[Saved entries]
== == ==
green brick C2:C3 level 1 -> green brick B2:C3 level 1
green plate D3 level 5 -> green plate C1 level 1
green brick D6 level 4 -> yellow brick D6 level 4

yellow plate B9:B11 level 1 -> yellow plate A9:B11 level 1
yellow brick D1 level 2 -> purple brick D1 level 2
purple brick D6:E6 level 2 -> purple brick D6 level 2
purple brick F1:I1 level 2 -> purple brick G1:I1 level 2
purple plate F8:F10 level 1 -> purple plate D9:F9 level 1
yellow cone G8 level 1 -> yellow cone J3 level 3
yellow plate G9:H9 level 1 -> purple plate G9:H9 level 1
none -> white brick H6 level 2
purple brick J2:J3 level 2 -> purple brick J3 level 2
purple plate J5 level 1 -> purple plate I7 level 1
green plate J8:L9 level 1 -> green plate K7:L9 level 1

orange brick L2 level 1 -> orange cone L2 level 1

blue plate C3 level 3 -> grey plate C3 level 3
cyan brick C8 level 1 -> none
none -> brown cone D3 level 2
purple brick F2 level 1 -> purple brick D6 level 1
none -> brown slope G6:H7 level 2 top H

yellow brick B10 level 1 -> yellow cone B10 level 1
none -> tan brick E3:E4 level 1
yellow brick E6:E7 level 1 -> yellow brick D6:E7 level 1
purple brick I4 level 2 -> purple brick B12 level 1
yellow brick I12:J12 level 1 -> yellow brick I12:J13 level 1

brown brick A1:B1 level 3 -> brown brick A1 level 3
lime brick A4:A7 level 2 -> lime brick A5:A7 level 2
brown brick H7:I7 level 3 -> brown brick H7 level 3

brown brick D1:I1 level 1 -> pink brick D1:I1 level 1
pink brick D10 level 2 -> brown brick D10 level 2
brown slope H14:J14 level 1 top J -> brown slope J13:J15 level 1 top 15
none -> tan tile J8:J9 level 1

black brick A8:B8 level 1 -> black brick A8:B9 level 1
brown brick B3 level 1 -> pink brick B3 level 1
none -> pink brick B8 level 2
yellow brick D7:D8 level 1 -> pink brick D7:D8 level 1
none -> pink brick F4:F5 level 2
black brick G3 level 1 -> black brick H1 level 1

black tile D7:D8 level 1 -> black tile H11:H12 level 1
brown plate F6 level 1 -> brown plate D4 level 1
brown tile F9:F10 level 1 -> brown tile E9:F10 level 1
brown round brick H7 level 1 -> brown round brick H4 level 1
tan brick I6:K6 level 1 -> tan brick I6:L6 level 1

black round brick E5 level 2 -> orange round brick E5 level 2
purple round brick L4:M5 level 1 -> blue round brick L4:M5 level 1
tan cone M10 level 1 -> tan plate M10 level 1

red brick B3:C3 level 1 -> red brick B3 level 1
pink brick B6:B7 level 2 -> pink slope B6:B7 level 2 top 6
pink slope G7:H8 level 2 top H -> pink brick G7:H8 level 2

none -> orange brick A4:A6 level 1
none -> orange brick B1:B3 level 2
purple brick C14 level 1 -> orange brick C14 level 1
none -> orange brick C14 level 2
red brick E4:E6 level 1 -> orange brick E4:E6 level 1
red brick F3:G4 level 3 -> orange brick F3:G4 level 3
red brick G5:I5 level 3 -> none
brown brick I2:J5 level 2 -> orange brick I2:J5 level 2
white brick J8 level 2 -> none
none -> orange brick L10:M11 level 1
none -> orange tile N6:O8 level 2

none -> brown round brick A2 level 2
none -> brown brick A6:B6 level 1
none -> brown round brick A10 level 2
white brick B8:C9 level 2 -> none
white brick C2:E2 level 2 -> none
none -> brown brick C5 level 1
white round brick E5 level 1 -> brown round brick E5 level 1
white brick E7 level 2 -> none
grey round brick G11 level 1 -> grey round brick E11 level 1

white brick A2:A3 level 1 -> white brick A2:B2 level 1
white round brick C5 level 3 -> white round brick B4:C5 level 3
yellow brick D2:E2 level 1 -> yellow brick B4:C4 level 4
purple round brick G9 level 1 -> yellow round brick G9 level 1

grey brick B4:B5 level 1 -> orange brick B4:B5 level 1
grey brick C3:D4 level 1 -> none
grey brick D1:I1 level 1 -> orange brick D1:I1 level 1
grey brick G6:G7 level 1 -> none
== == ==
◆ Exercise ◆
How many lines in the data above hold the word "green"? Answer with the number alone.

◆ Written solution ◆
4